What you should do => Each line from the top of the listing down to and including the line with "shifted,green wooden pencil,bottom" must be duplicated exactly; pictures are to be skipped.

Records shown =>

■ ■ ■ ■

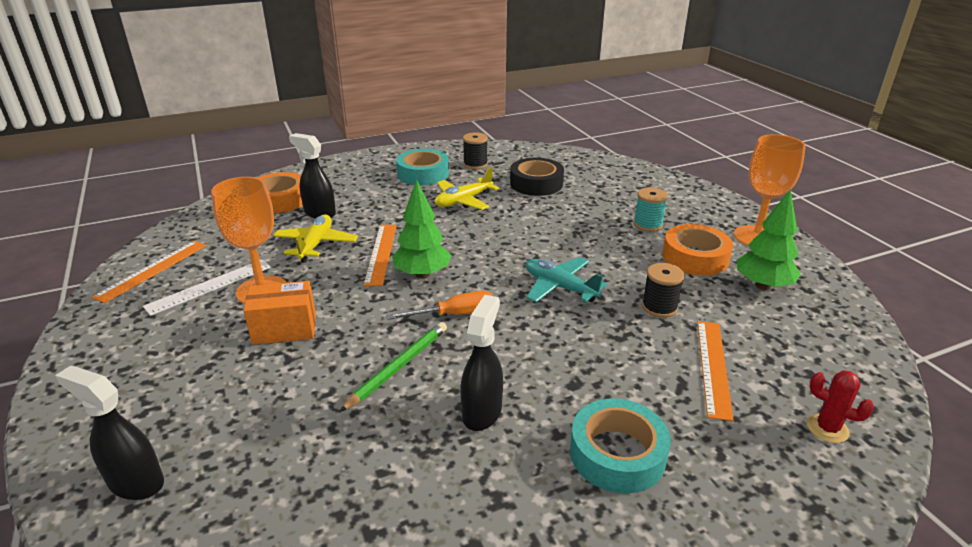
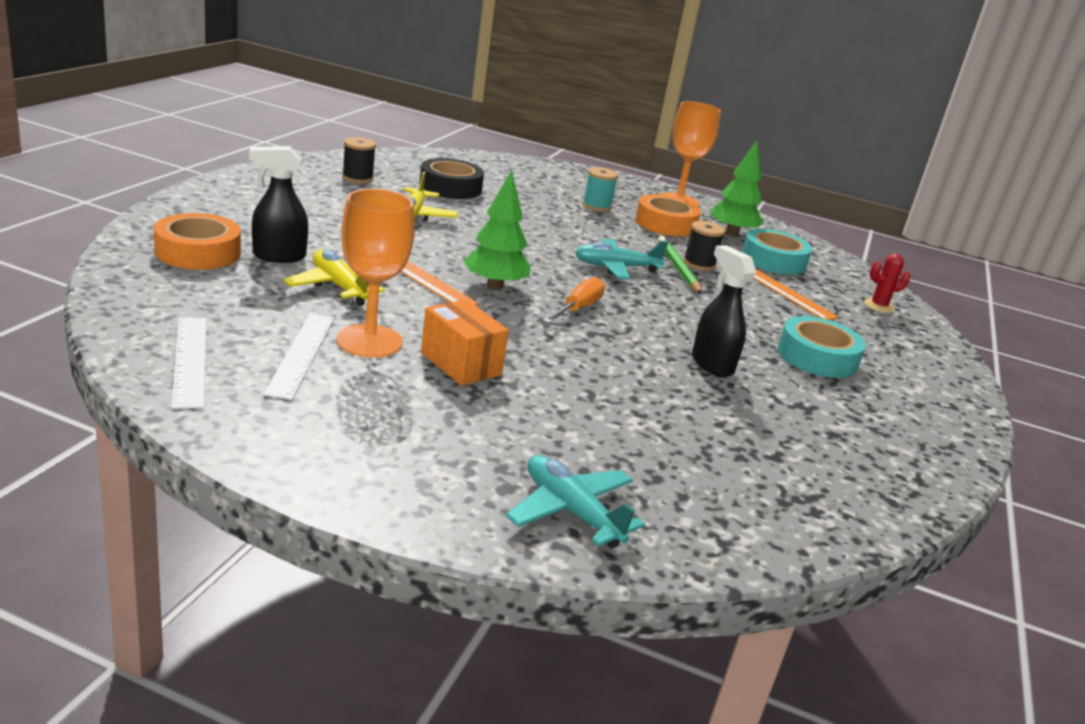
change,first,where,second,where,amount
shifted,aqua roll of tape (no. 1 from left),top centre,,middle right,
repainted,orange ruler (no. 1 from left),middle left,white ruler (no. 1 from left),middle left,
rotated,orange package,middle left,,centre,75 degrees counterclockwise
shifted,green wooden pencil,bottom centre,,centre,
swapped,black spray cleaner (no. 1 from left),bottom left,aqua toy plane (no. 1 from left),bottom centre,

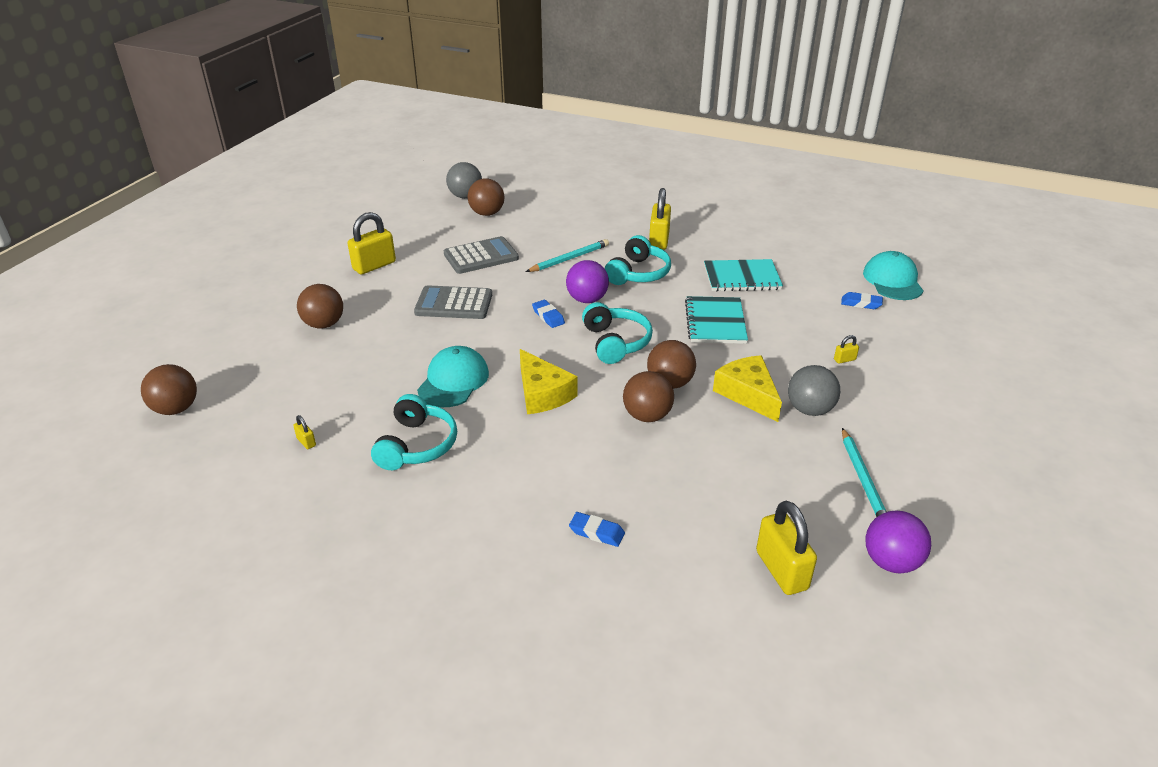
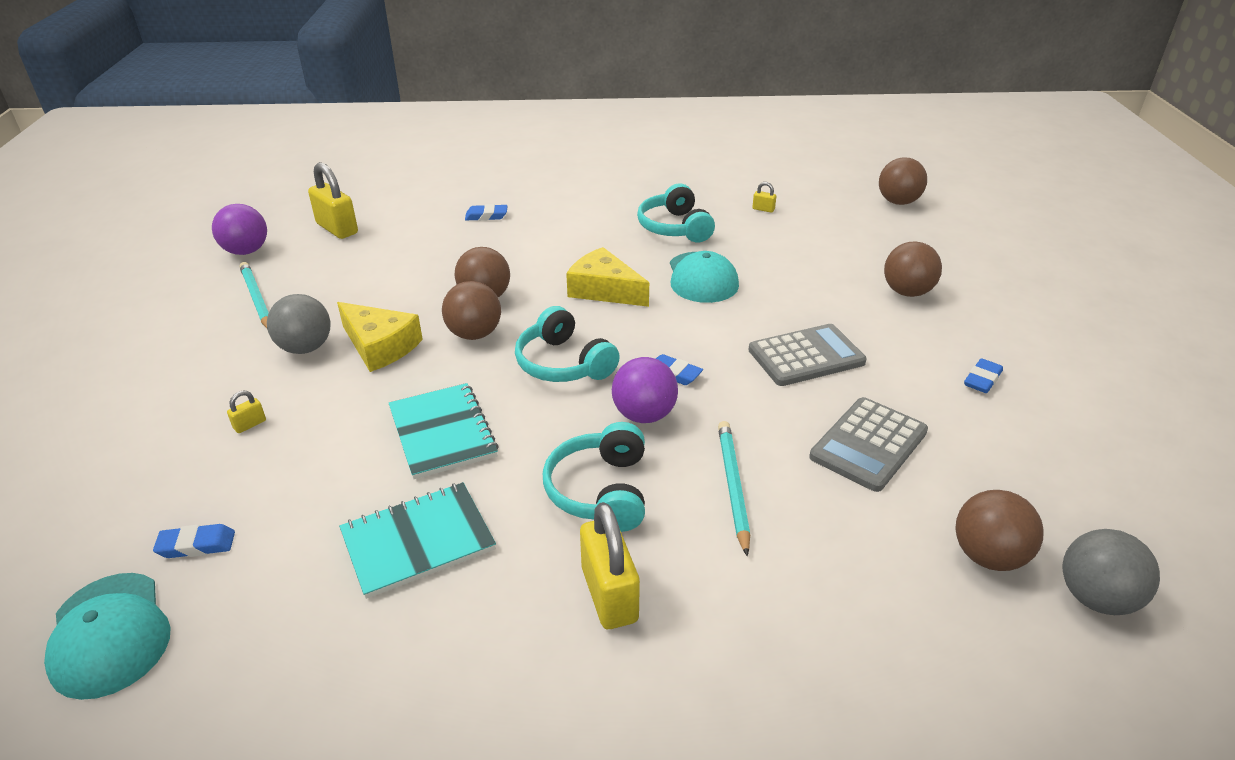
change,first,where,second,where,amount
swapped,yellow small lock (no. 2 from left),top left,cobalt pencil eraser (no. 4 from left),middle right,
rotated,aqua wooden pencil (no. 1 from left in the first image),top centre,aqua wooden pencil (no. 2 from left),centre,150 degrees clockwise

■ ■ ■ ■

The answer =>
change,first,where,second,where,amount
shifted,aqua roll of tape (no. 1 from left),top centre,,middle right,
repainted,orange ruler (no. 1 from left),middle left,white ruler (no. 1 from left),middle left,
rotated,orange package,middle left,,centre,75 degrees counterclockwise
shifted,green wooden pencil,bottom centre,,centre,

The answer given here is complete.